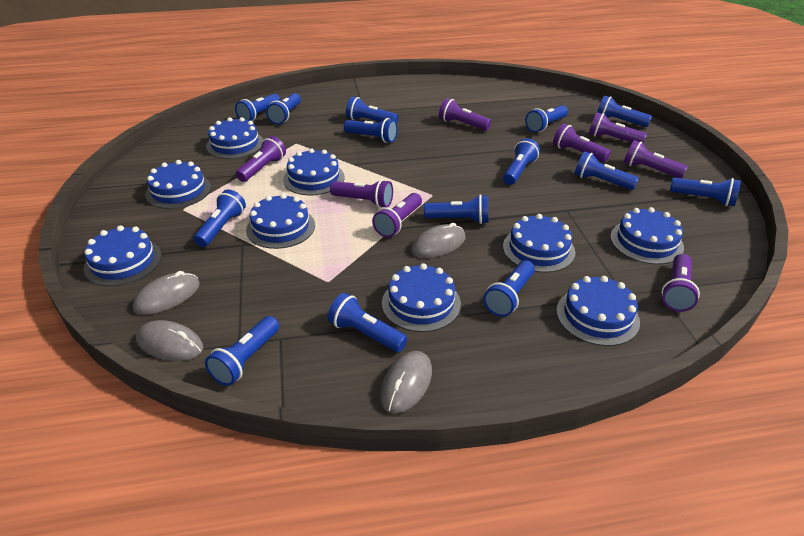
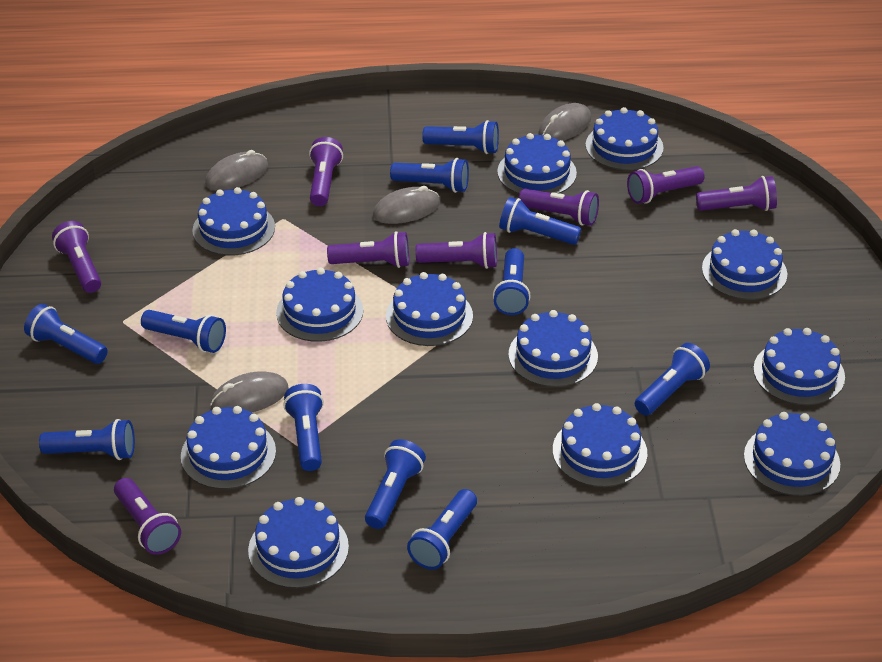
blue cake: 9 -> 12
blue flashlight: 14 -> 11

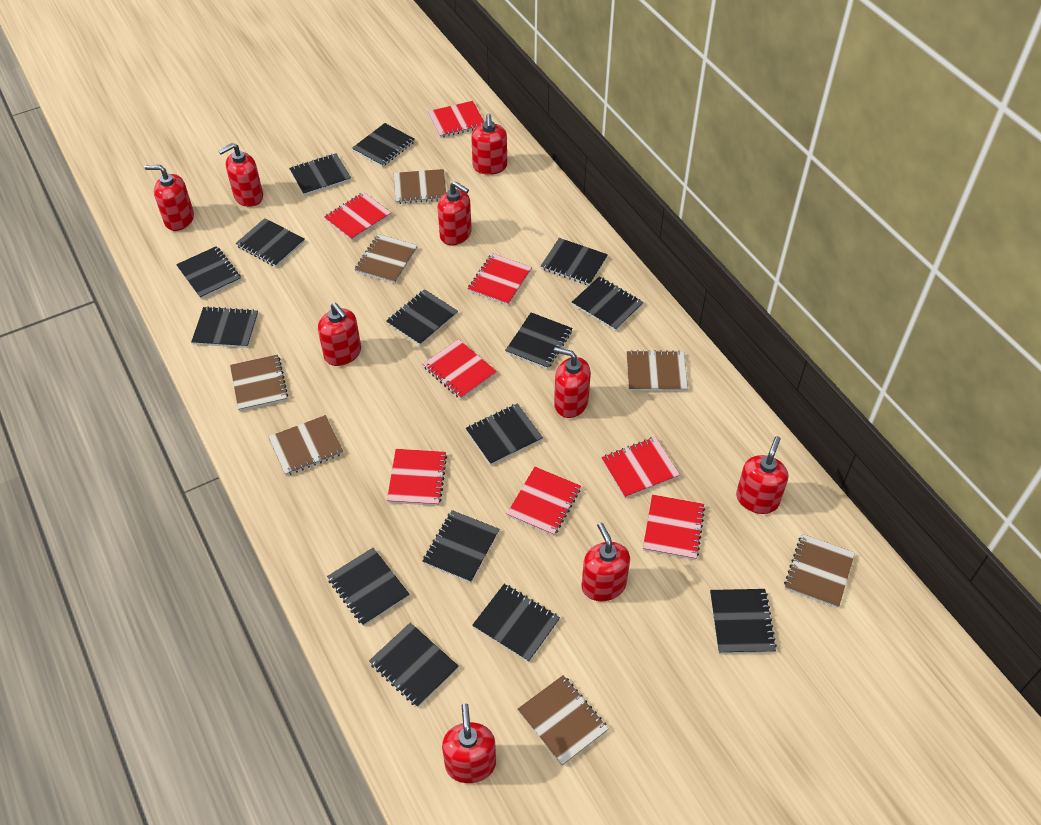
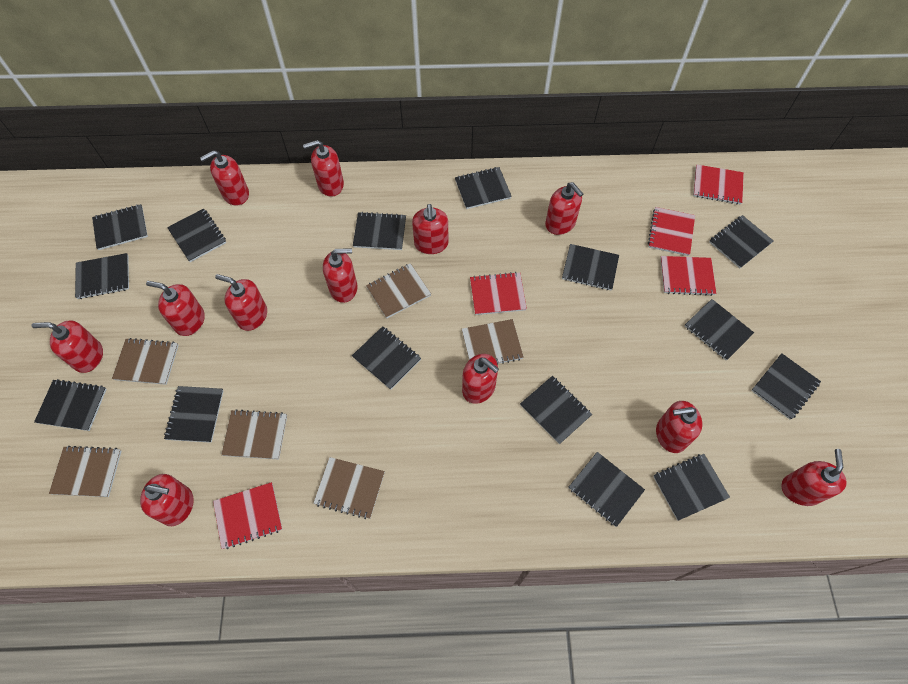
brown notebook: 7 -> 6
red notebook: 8 -> 5
red soap dispenser: 9 -> 12

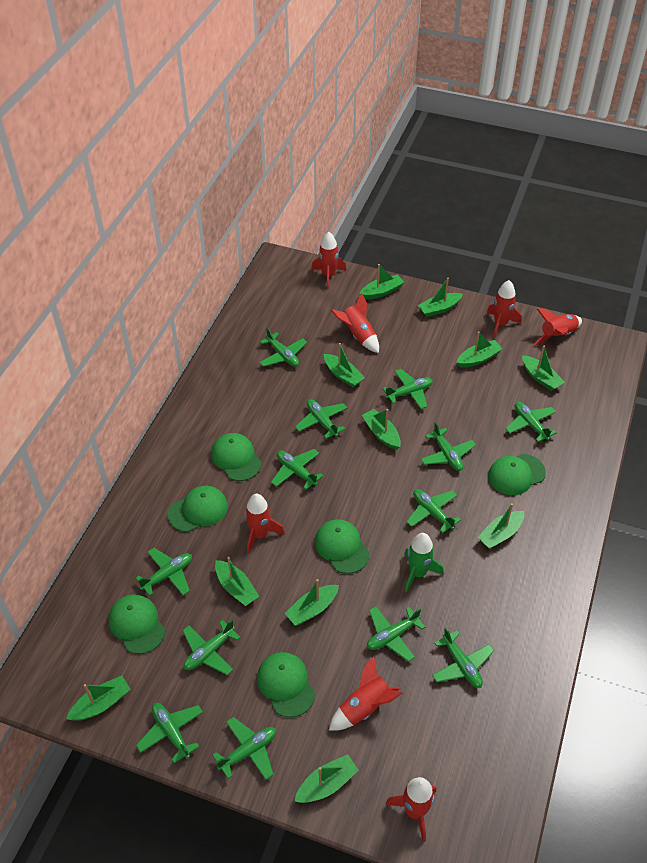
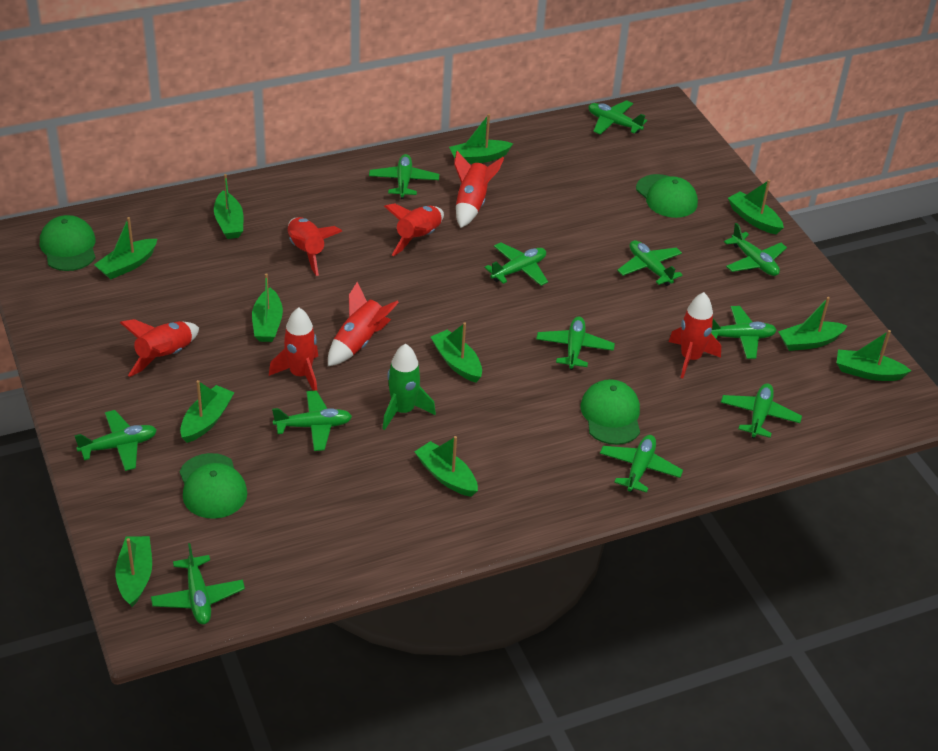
green cap: 6 -> 4
green plane: 13 -> 12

◆ TASK OBJECTIVE ◆
All lines from the one bearing "blue flashlight: 14 -> 11" through the last line of the records, and only those, should be duplicated exactly; no picture belongs in the copy.

◆ WRITTEN SOLUTION ◆
blue flashlight: 14 -> 11

brown notebook: 7 -> 6
red notebook: 8 -> 5
red soap dispenser: 9 -> 12

green cap: 6 -> 4
green plane: 13 -> 12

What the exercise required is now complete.